- [ASSIGNED TASK]:
An exact transcription of all the data is required; the pictures are to be left out.

- [DATA BELOW]:
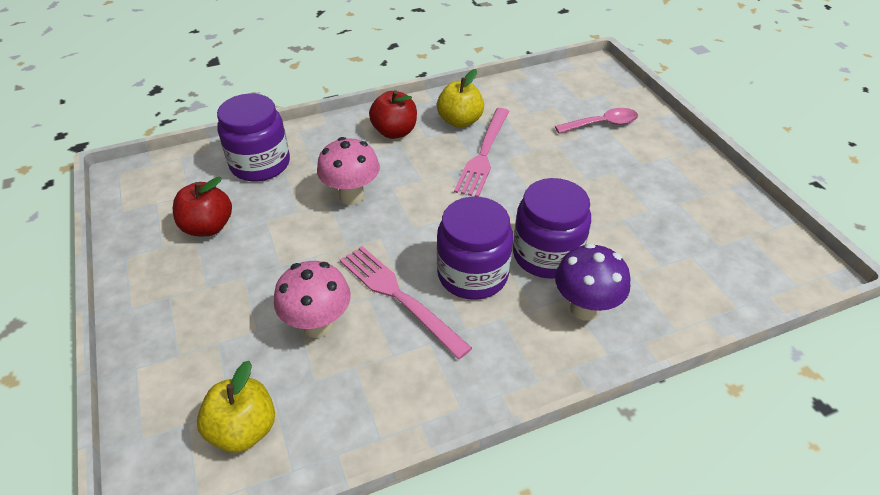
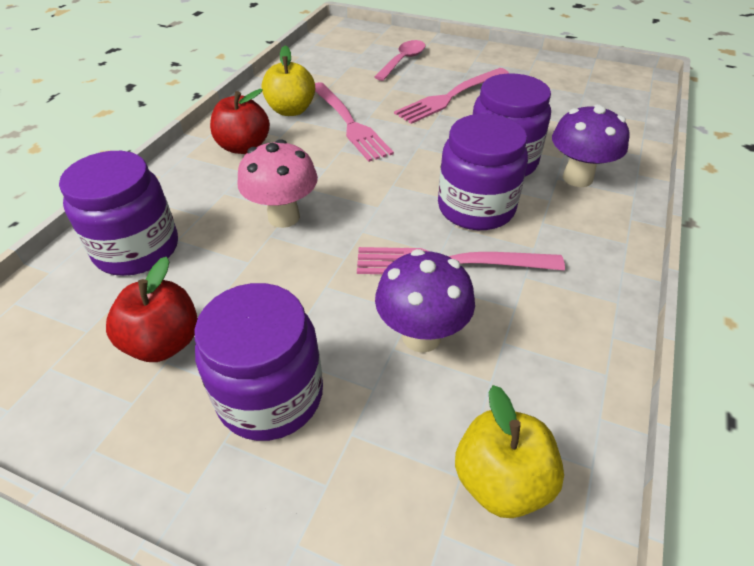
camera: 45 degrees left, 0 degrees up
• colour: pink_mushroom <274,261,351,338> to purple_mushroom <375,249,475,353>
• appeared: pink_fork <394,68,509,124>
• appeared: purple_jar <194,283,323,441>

- [ANSWER SPACE]:
camera: 45 degrees left, 0 degrees up
• colour: pink_mushroom <274,261,351,338> to purple_mushroom <375,249,475,353>
• appeared: pink_fork <394,68,509,124>
• appeared: purple_jar <194,283,323,441>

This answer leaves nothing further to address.